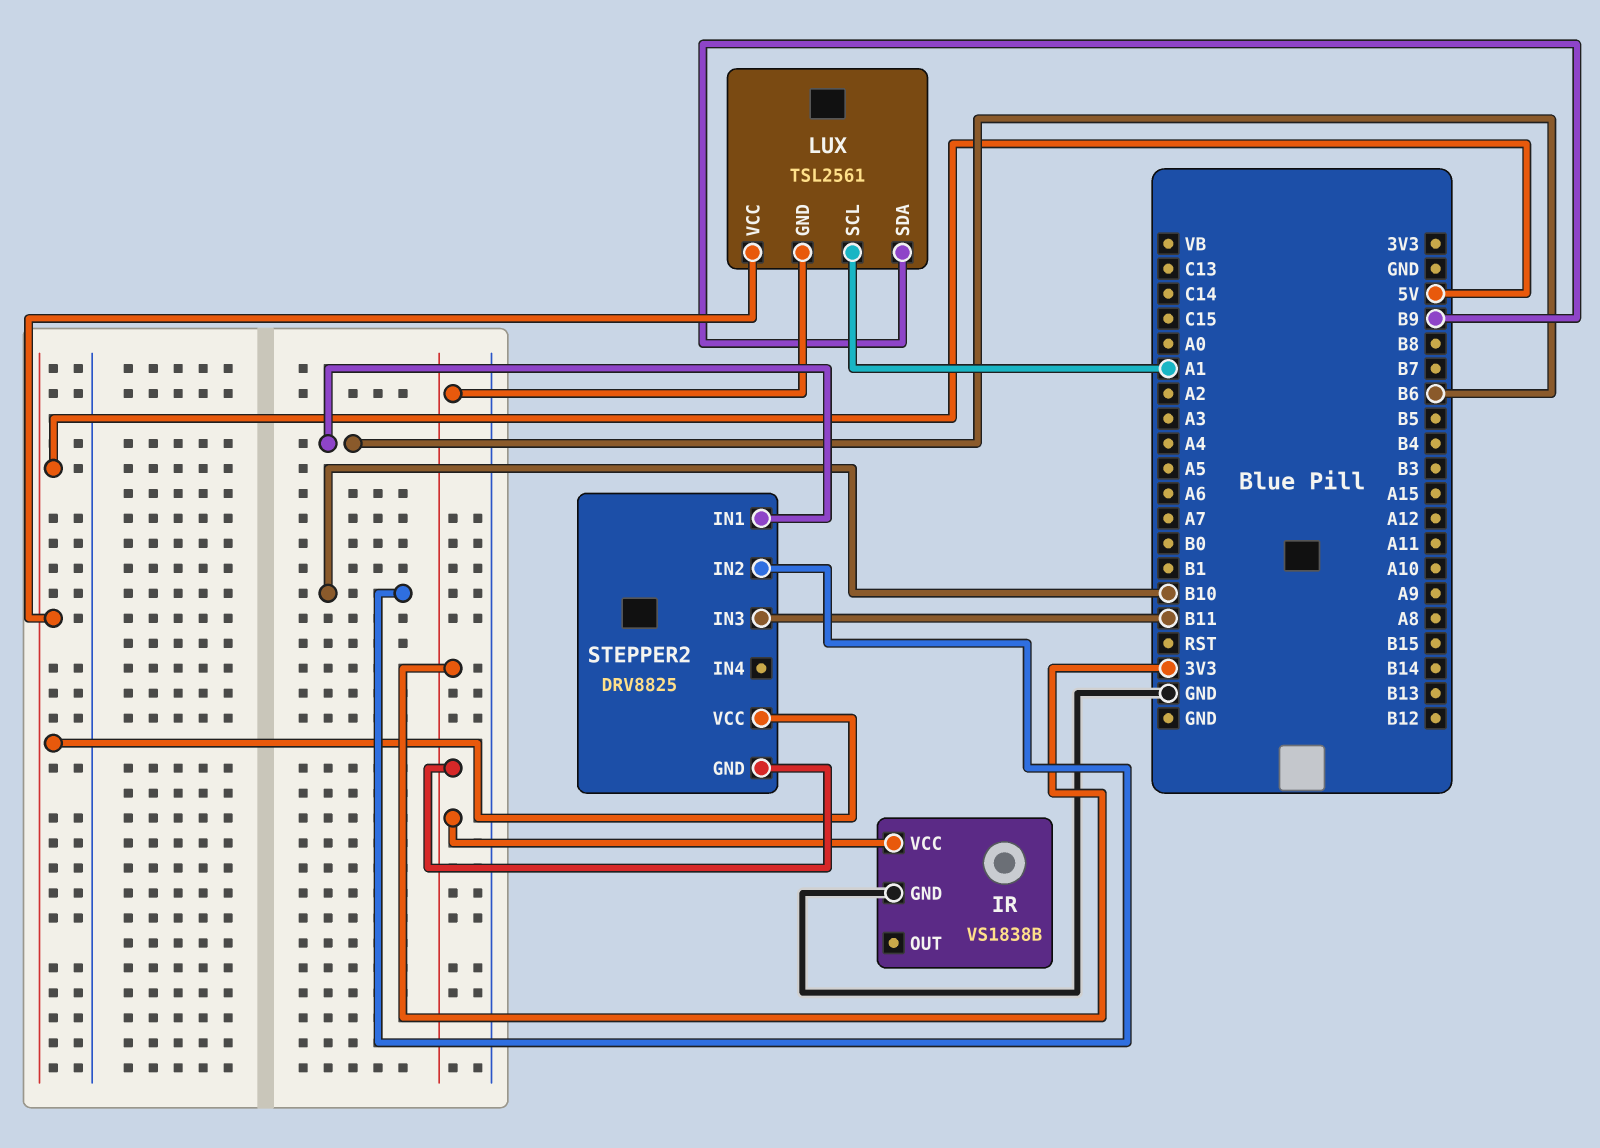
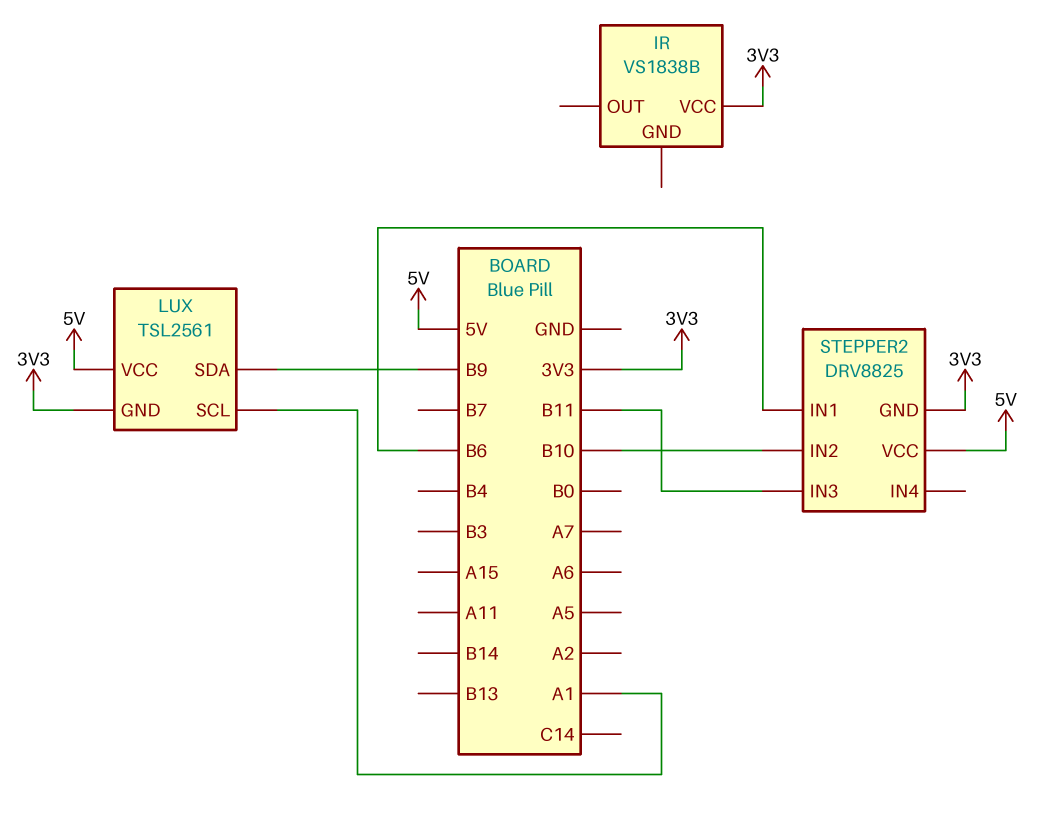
IR pin GND: GND -> none

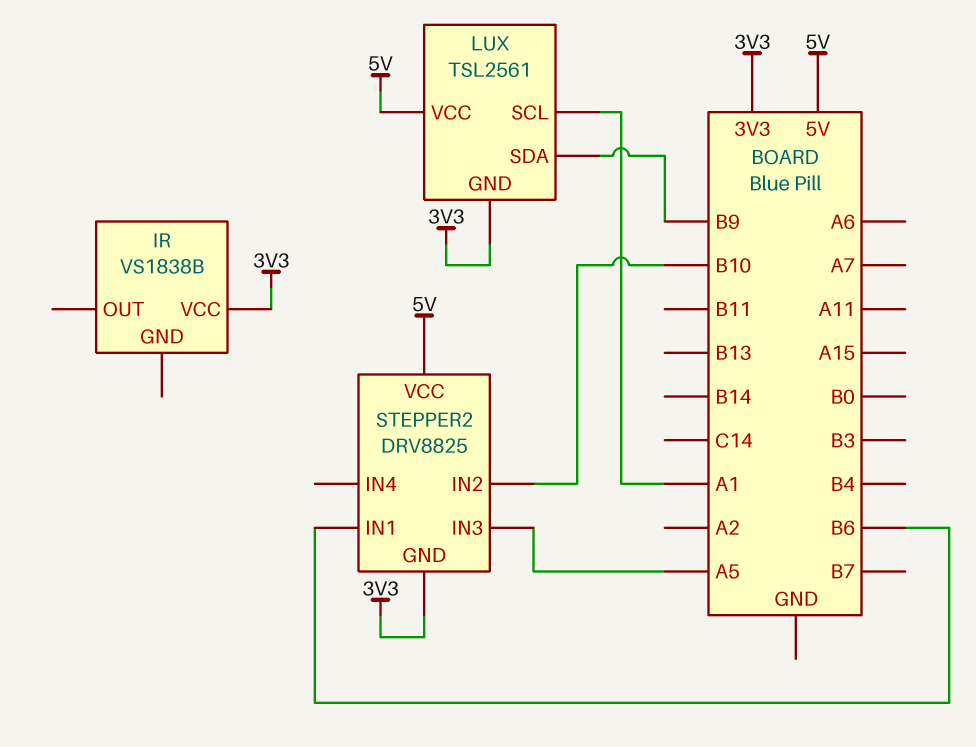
STEPPER2 pin IN3: B11 -> A5

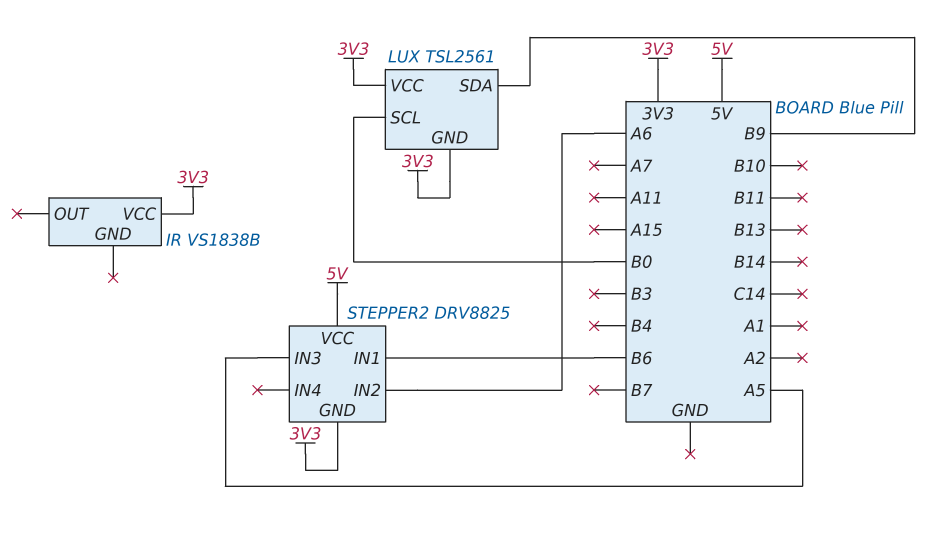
LUX pin SCL: A1 -> B0
LUX pin VCC: 5V -> 3V3
STEPPER2 pin IN2: B10 -> A6

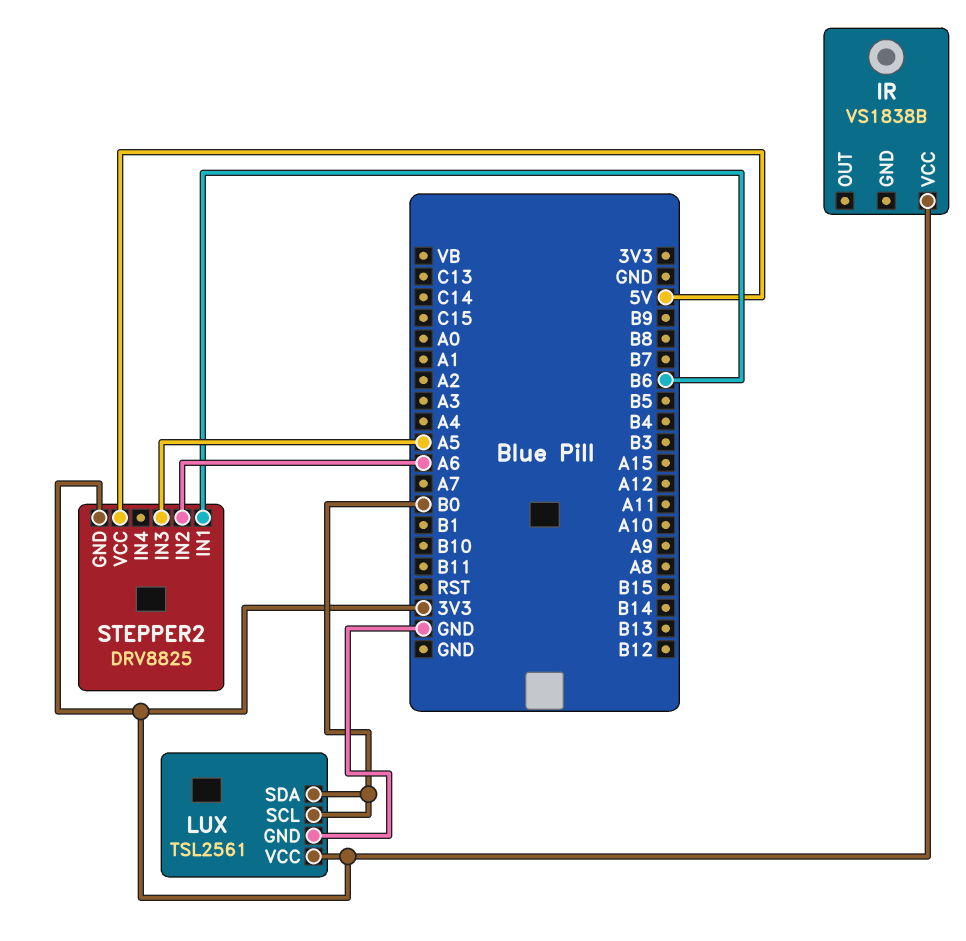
LUX pin GND: 3V3 -> GND
LUX pin SDA: B9 -> B0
· · · · · · ·
Leave the pictures out and reproduce exactly the lines from the line with "STEPPER2 pin IN2: B10 -> A6" to the end of the material above.

**The completed task**:
STEPPER2 pin IN2: B10 -> A6

LUX pin GND: 3V3 -> GND
LUX pin SDA: B9 -> B0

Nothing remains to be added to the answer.